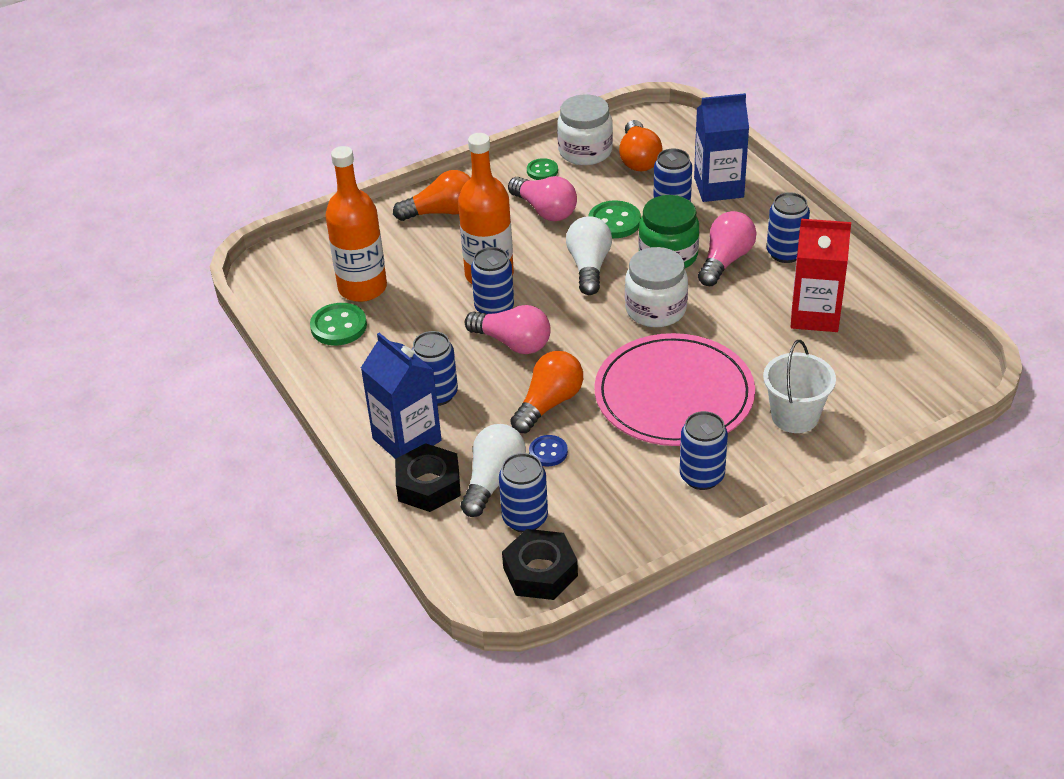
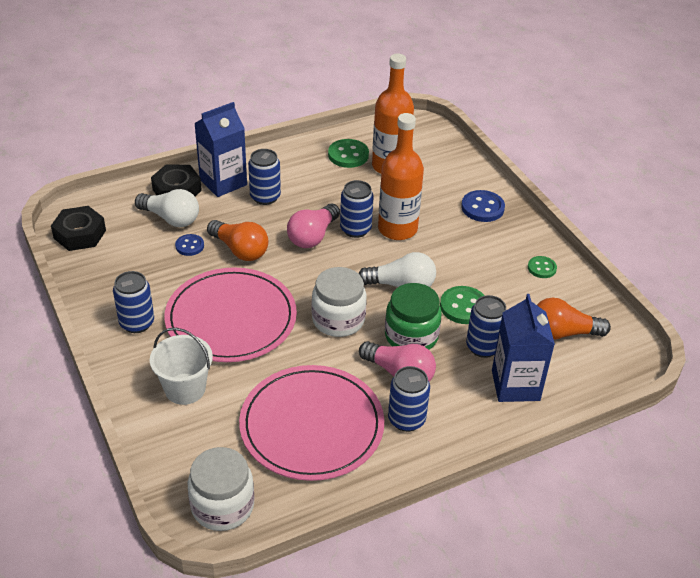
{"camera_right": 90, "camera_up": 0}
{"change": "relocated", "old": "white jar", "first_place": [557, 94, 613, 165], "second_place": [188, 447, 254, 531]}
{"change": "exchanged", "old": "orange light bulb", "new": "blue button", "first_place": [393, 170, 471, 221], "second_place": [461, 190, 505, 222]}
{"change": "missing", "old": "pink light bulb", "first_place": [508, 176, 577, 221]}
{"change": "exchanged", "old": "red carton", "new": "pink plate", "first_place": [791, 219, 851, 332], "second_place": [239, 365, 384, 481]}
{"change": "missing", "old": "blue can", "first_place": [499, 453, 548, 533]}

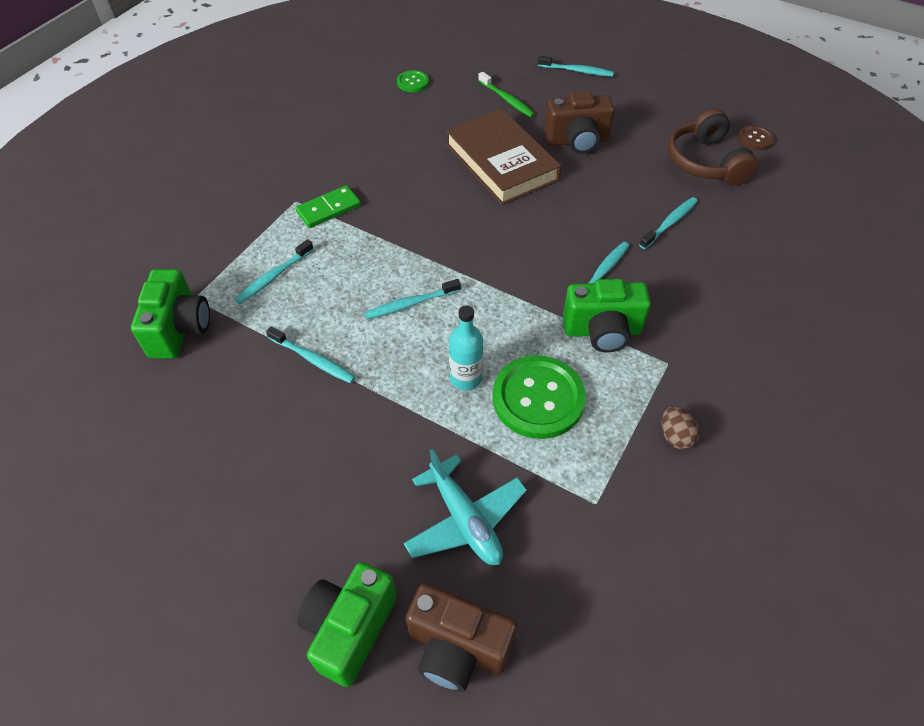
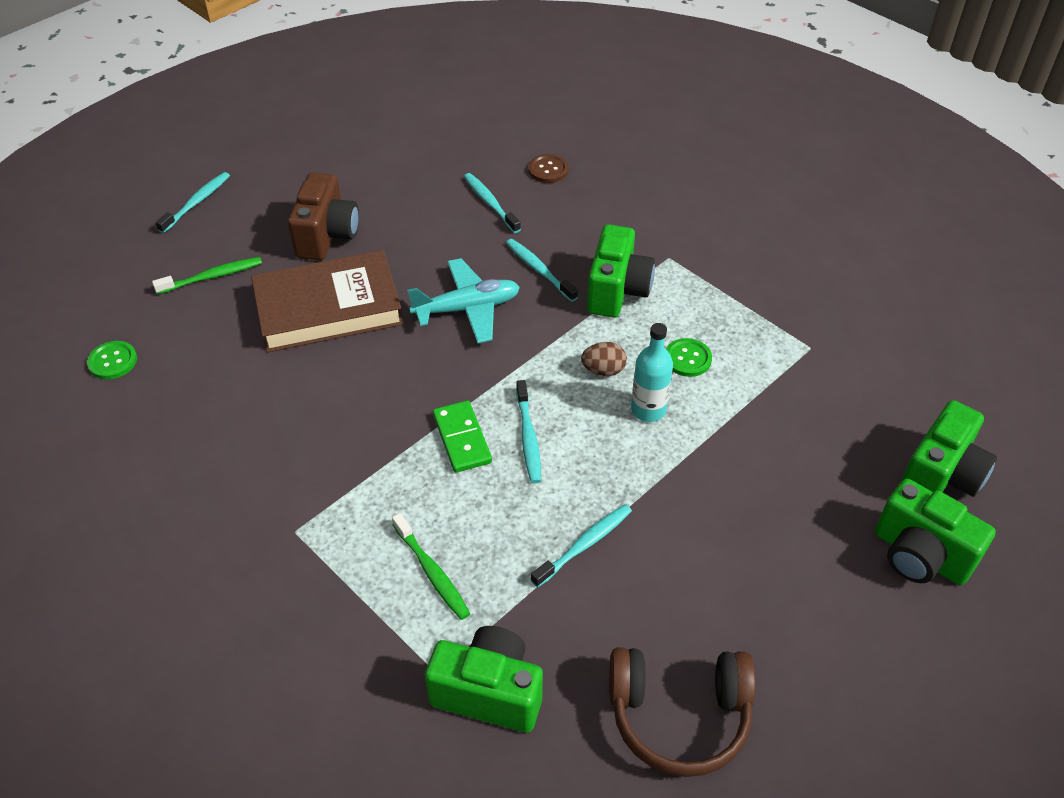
{"camera_right": -75, "camera_up": -5}
{"change": "relocated", "old": "brown headphones", "first_place": [668, 108, 759, 185], "second_place": [609, 647, 756, 777]}
{"change": "relocated", "old": "brown button", "first_place": [738, 125, 774, 150], "second_place": [529, 154, 569, 183]}
{"change": "relocated", "old": "green domino", "first_place": [295, 185, 361, 228], "second_place": [433, 400, 492, 473]}
{"change": "colour", "old": "turquoise toothbrush", "new": "green toothbrush", "first_place": [234, 239, 314, 304], "second_place": [392, 513, 470, 620]}
{"change": "size", "old": "green button", "first_place": [493, 355, 586, 439], "second_place": [666, 338, 712, 377], "factor": 0.49}
{"change": "relocated", "old": "brown egg", "first_place": [662, 406, 699, 449], "second_place": [581, 342, 627, 376]}
{"change": "relocated", "old": "turquoise plane", "first_place": [404, 449, 527, 565], "second_place": [407, 258, 520, 343]}
{"change": "colour", "old": "brown camera", "new": "green camera", "first_place": [406, 583, 517, 692], "second_place": [901, 400, 997, 497]}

> [TASK REQUIREMENTS]
Report only the number of lines in the data above that contain "bulb".

> [WRITTEN ANSWER]
2